| DIRECTIONS |
Given the records underneath, please repeat exactly the lines from the line with "ScarletStockpot (no. 2" through the line with "nothing => PurpleMilkCarton (no. 1 from left)", passing over any picture.

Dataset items
Segment Open

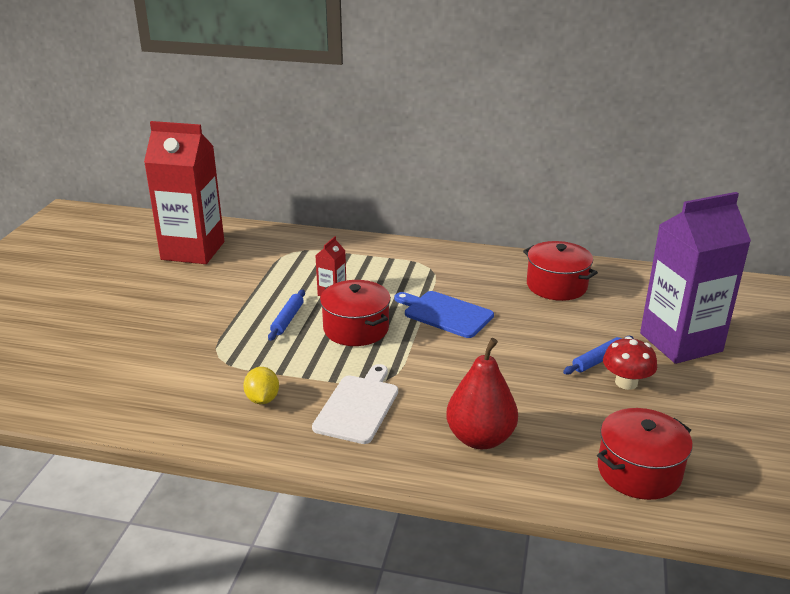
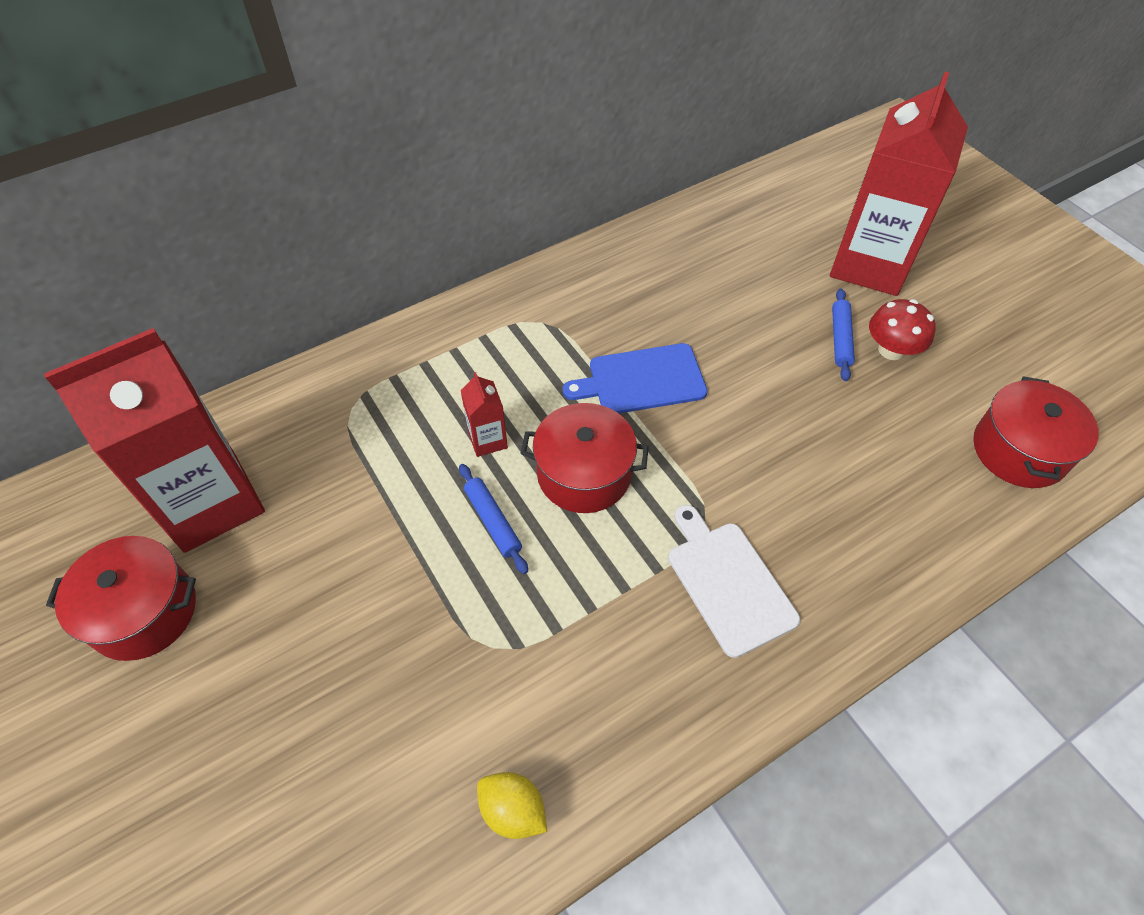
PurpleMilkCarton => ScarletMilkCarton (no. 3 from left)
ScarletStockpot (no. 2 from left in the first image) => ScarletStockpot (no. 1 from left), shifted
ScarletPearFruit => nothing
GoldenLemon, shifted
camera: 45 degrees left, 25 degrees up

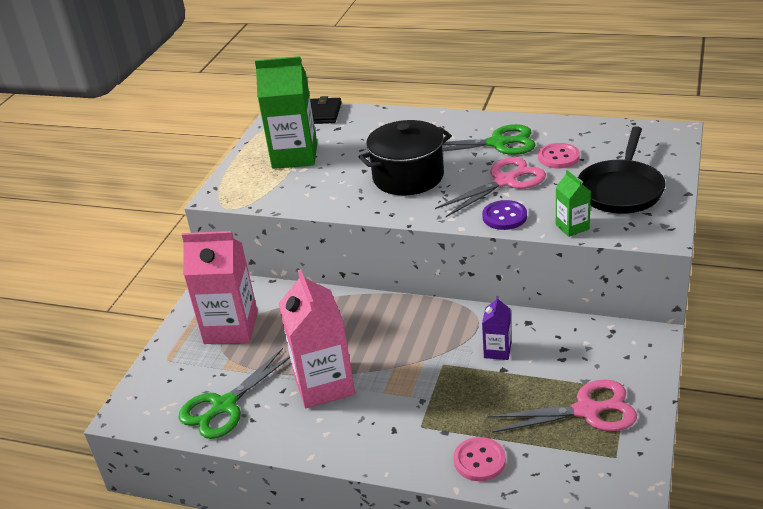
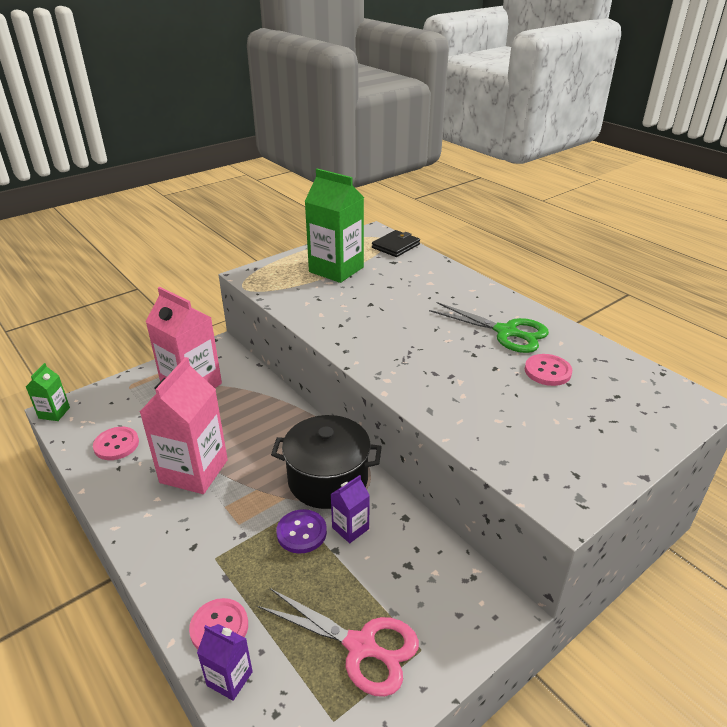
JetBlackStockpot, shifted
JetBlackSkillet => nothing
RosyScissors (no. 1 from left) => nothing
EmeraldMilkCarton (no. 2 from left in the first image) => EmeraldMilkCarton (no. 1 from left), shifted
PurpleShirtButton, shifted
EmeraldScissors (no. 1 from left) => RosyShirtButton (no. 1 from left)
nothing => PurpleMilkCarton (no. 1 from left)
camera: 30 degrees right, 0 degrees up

Segment Closed

| OUTPUT BELOW |
ScarletStockpot (no. 2 from left in the first image) => ScarletStockpot (no. 1 from left), shifted
ScarletPearFruit => nothing
GoldenLemon, shifted
camera: 45 degrees left, 25 degrees up

JetBlackStockpot, shifted
JetBlackSkillet => nothing
RosyScissors (no. 1 from left) => nothing
EmeraldMilkCarton (no. 2 from left in the first image) => EmeraldMilkCarton (no. 1 from left), shifted
PurpleShirtButton, shifted
EmeraldScissors (no. 1 from left) => RosyShirtButton (no. 1 from left)
nothing => PurpleMilkCarton (no. 1 from left)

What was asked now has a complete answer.